┌─ Data for analysis

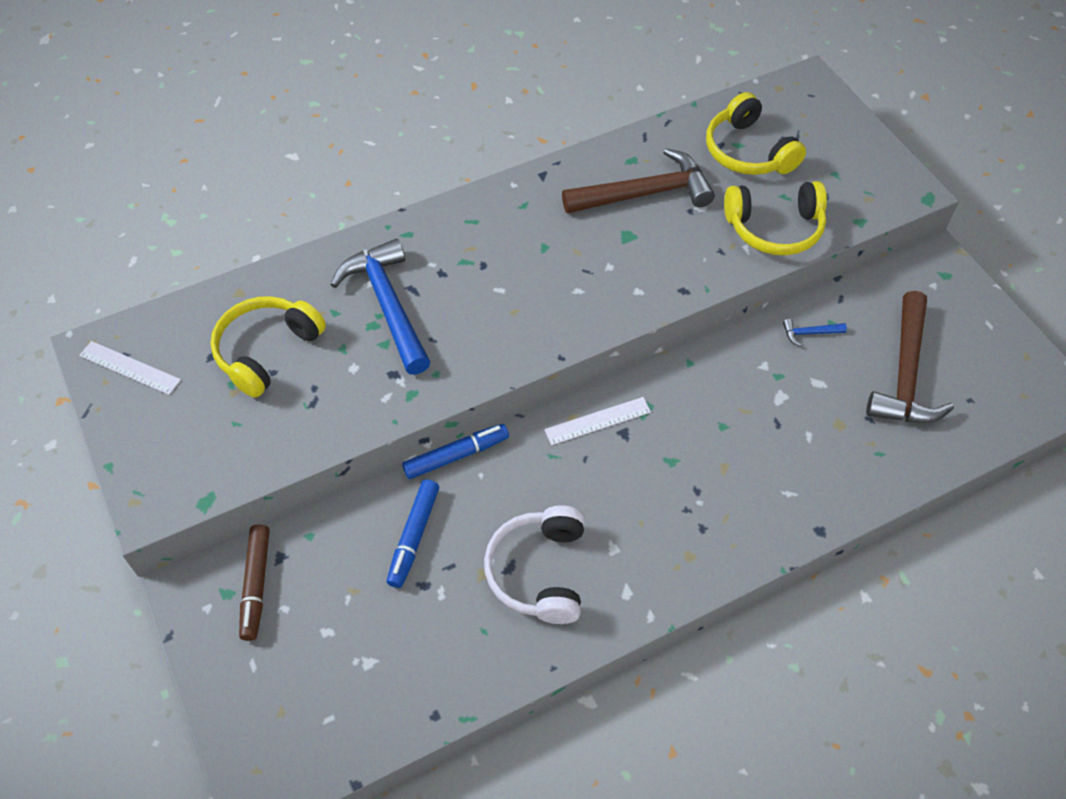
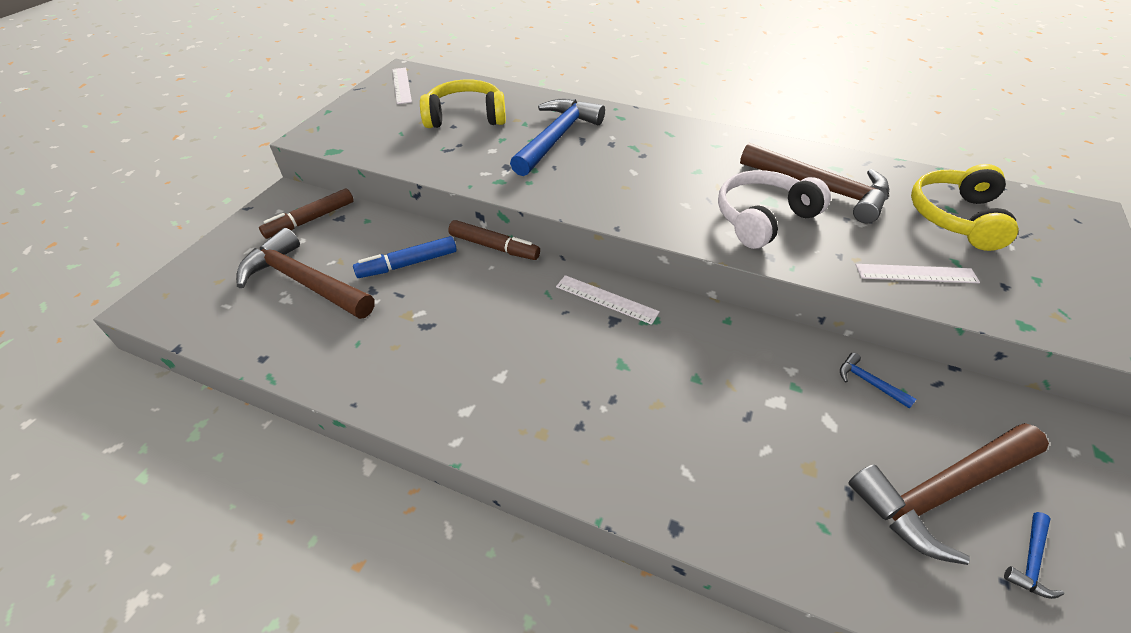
camera: 50 degrees right, 10 degrees down
(356, 636) = (304, 282): none -> brown hammer
(456, 455) = (494, 247): blue marker -> brown marker
(539, 571) = (437, 344): white headphones -> white headphones (763, 218)
(774, 228) = (916, 273): yellow headphones -> white ruler
(969, 376) = (1030, 561): none -> blue hammer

└─

§ What to do: If a record holds a picture, leave the picture out, but repeat every line exactly.

§ Response to the exercise:
camera: 50 degrees right, 10 degrees down
(356, 636) = (304, 282): none -> brown hammer
(456, 455) = (494, 247): blue marker -> brown marker
(539, 571) = (437, 344): white headphones -> white headphones (763, 218)
(774, 228) = (916, 273): yellow headphones -> white ruler
(969, 376) = (1030, 561): none -> blue hammer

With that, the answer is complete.